Input for this task:

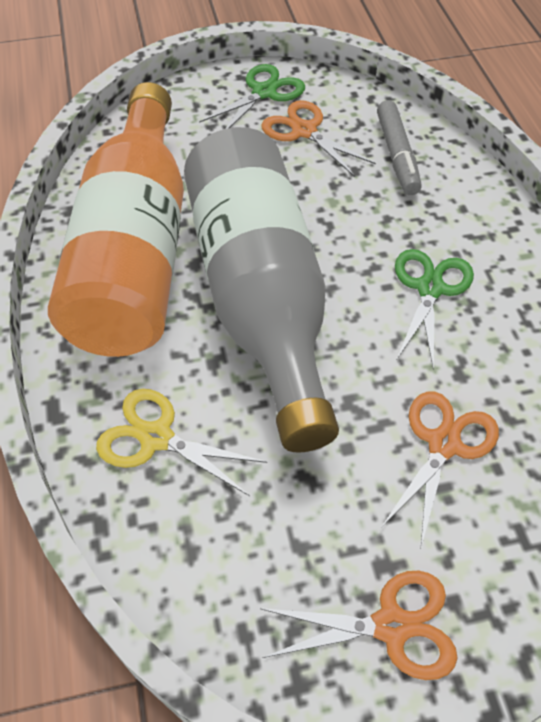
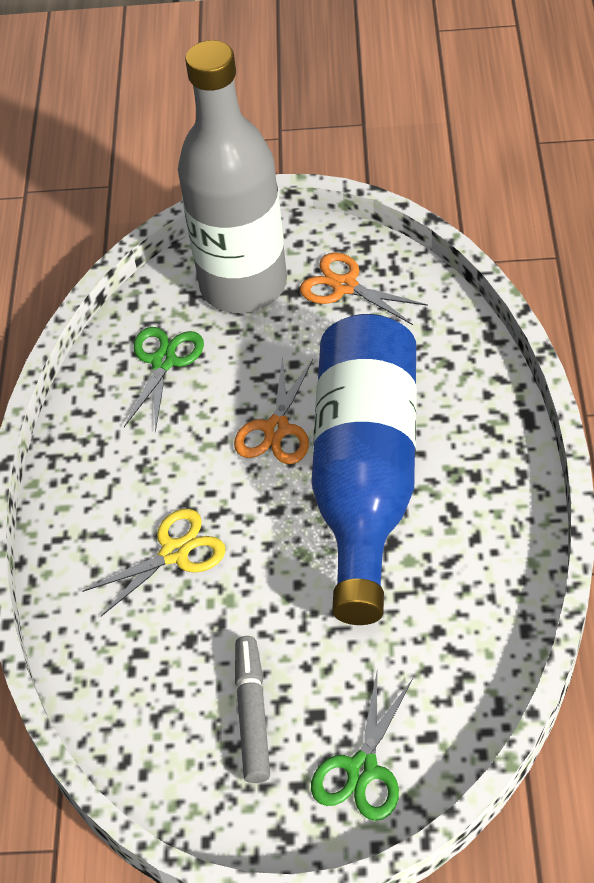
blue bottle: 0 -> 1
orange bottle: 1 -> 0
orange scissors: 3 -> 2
--
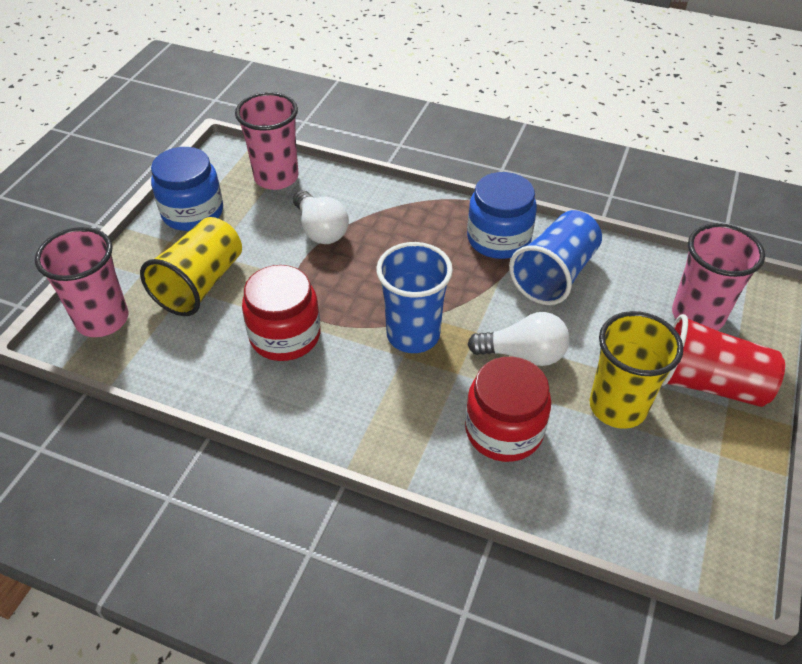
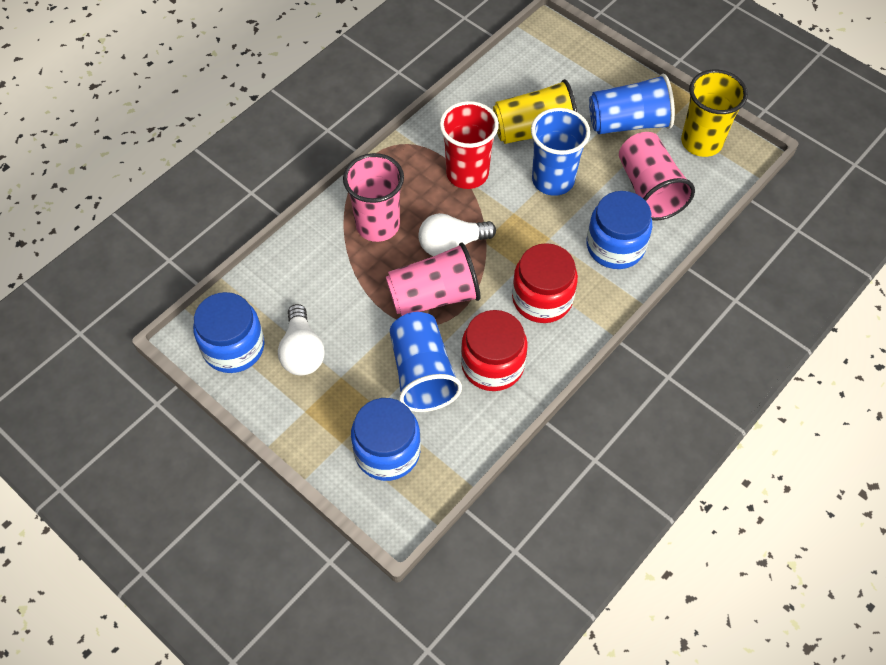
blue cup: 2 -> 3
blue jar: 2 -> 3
--
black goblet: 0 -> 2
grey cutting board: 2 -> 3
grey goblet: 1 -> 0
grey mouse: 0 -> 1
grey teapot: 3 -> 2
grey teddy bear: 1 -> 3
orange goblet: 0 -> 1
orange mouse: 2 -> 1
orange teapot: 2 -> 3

Task requirements: Give back exactly the lines above starting at the line where "grey teddy bear: 1 -> 3" appears and ending at the line where "orange teapot: 2 -> 3" appears, both included, with no other lines.

Exercise output:
grey teddy bear: 1 -> 3
orange goblet: 0 -> 1
orange mouse: 2 -> 1
orange teapot: 2 -> 3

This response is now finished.